# [EXERCISE DIRECTIONS]
Make an exact copy of the records, with the pictures left out.

--*--

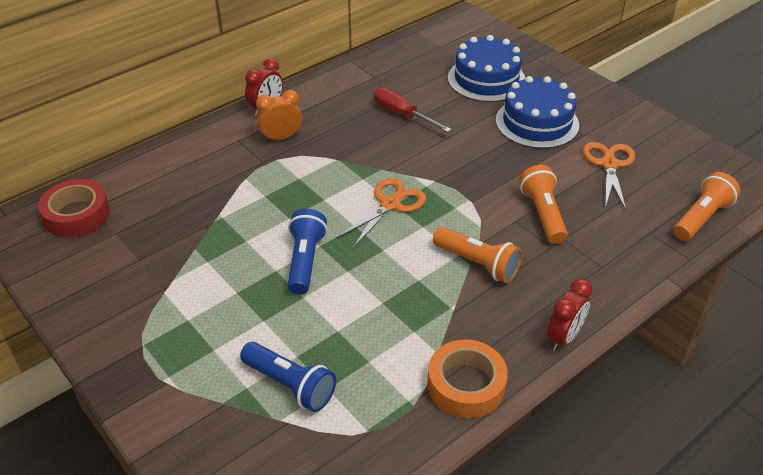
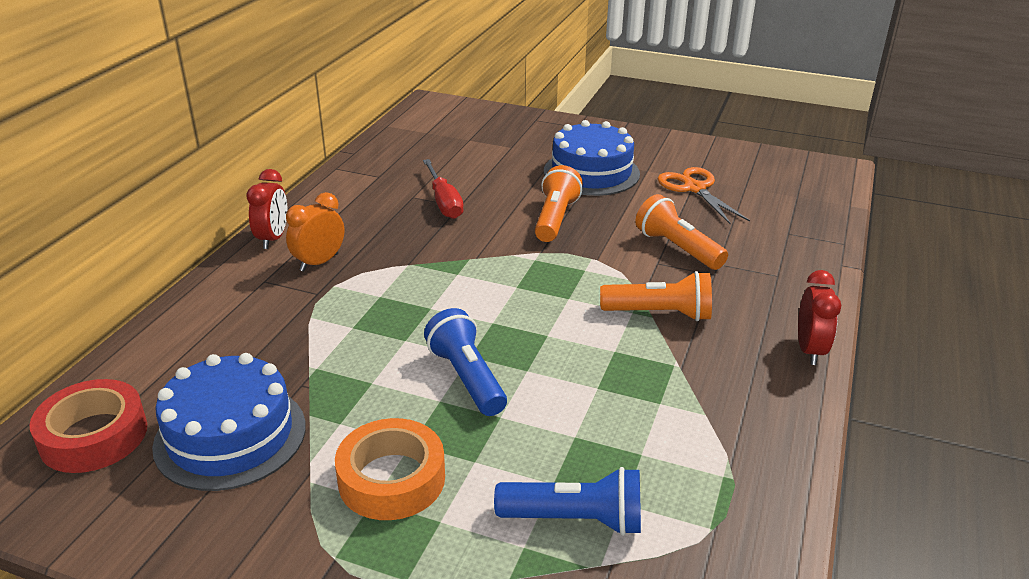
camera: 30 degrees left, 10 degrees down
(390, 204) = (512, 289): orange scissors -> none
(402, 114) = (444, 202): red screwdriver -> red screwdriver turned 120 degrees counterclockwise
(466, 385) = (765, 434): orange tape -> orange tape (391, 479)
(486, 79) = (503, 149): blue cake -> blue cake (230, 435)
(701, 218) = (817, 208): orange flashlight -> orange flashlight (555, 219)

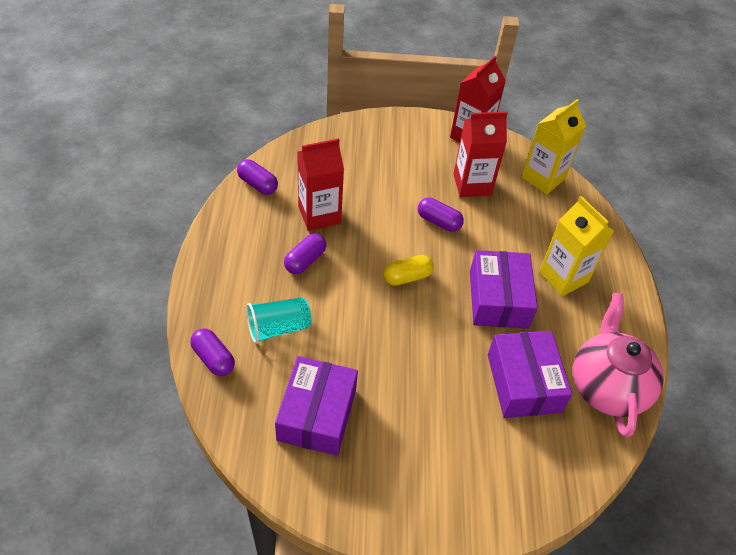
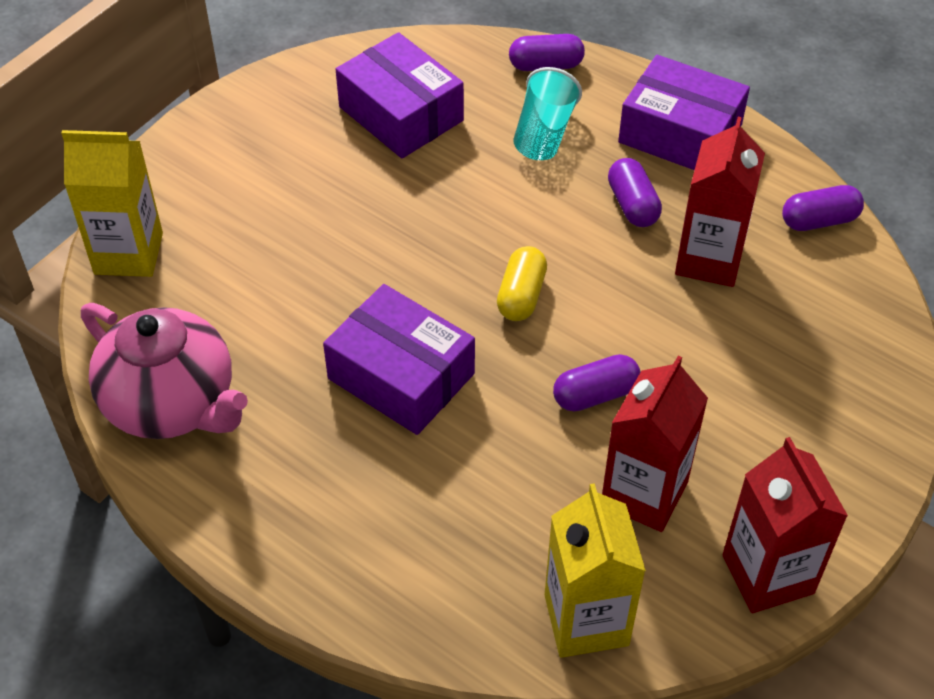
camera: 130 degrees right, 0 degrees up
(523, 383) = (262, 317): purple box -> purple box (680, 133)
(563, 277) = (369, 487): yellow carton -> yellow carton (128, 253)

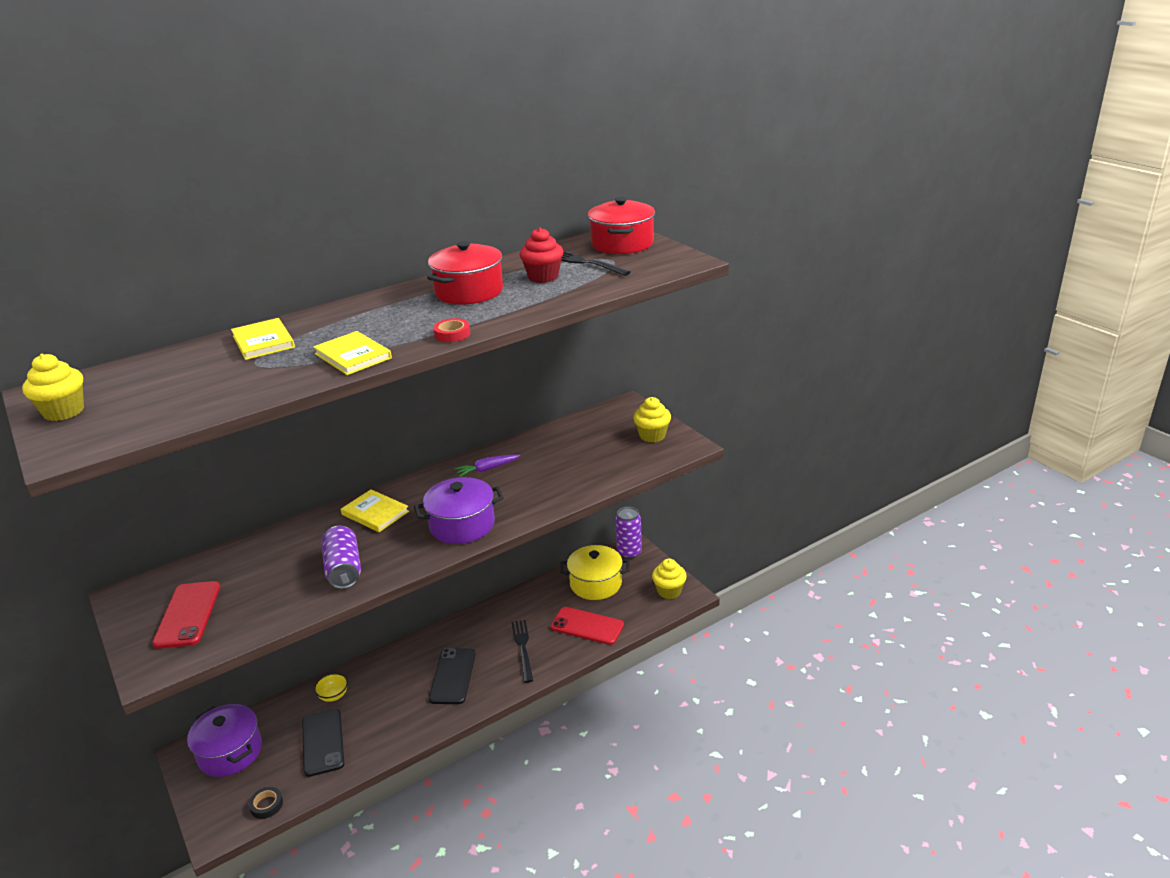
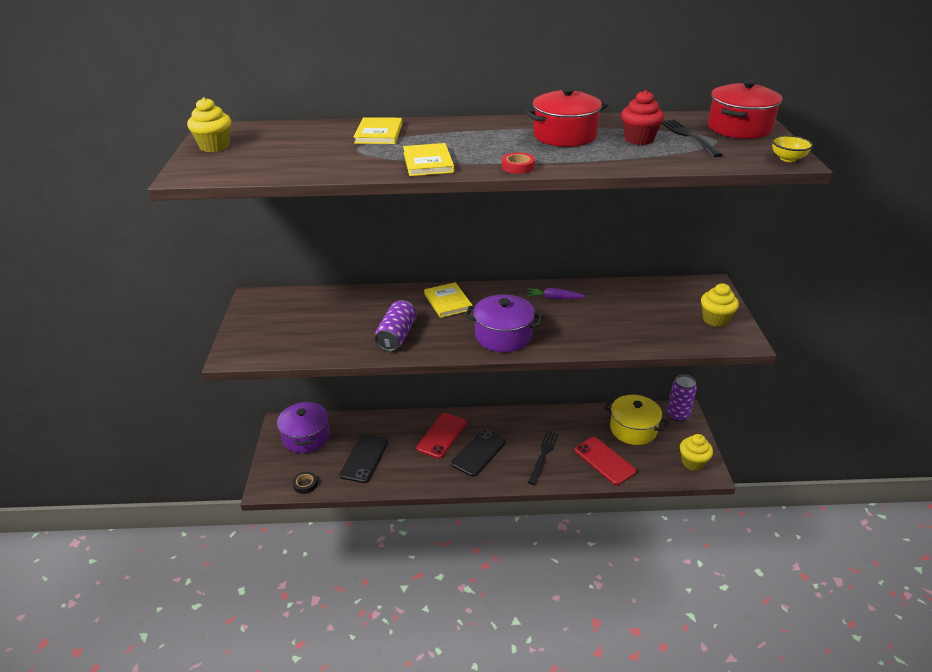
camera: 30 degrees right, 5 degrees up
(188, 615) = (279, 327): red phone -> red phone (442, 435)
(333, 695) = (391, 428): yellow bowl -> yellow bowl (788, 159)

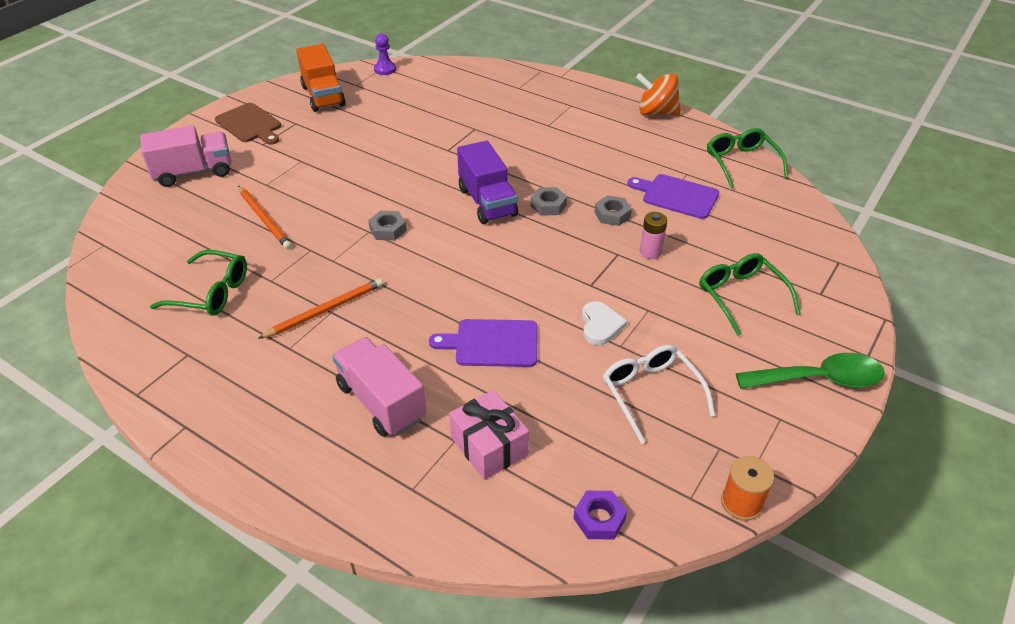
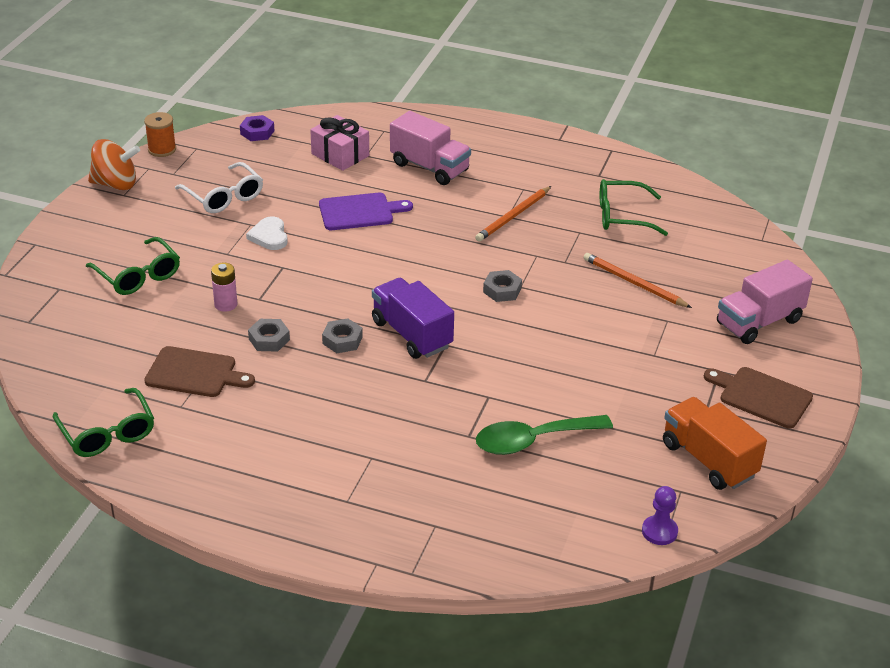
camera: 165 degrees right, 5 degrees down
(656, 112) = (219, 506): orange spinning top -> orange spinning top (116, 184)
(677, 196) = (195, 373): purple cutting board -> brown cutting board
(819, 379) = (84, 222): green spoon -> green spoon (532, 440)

--*--

# [ANSWER BELOW]
camera: 30 degrees left, 10 degrees down
(390, 204) = (512, 289): orange scissors -> none
(402, 114) = (444, 202): red screwdriver -> red screwdriver turned 120 degrees counterclockwise
(466, 385) = (765, 434): orange tape -> orange tape (391, 479)
(486, 79) = (503, 149): blue cake -> blue cake (230, 435)
(701, 218) = (817, 208): orange flashlight -> orange flashlight (555, 219)

camera: 130 degrees right, 0 degrees up
(523, 383) = (262, 317): purple box -> purple box (680, 133)
(563, 277) = (369, 487): yellow carton -> yellow carton (128, 253)

camera: 30 degrees right, 5 degrees up
(188, 615) = (279, 327): red phone -> red phone (442, 435)
(333, 695) = (391, 428): yellow bowl -> yellow bowl (788, 159)

camera: 165 degrees right, 5 degrees down
(656, 112) = (219, 506): orange spinning top -> orange spinning top (116, 184)
(677, 196) = (195, 373): purple cutting board -> brown cutting board
(819, 379) = (84, 222): green spoon -> green spoon (532, 440)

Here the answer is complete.